==== TASK INPUTS ====
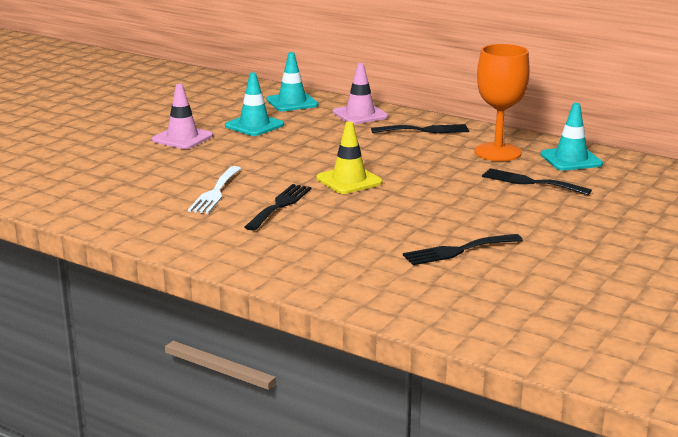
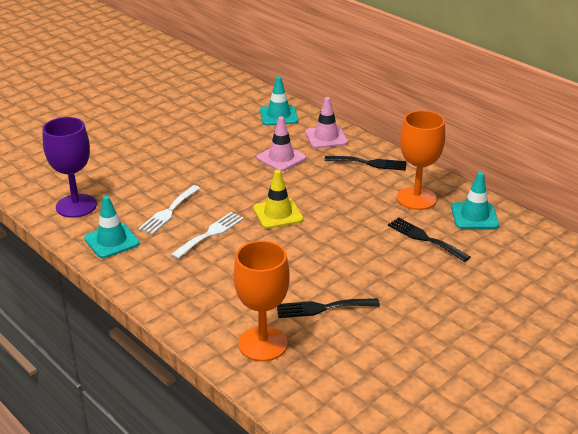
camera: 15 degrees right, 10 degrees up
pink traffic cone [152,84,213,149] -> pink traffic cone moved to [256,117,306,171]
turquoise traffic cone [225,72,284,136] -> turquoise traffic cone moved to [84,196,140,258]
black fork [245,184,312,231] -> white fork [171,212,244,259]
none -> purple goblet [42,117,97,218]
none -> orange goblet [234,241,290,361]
====
## TASK INSTRUCTIONS
For each line above that contains the word "traffic", make a copy.

## PROBLEM SOLUTION
pink traffic cone [152,84,213,149] -> pink traffic cone moved to [256,117,306,171]
turquoise traffic cone [225,72,284,136] -> turquoise traffic cone moved to [84,196,140,258]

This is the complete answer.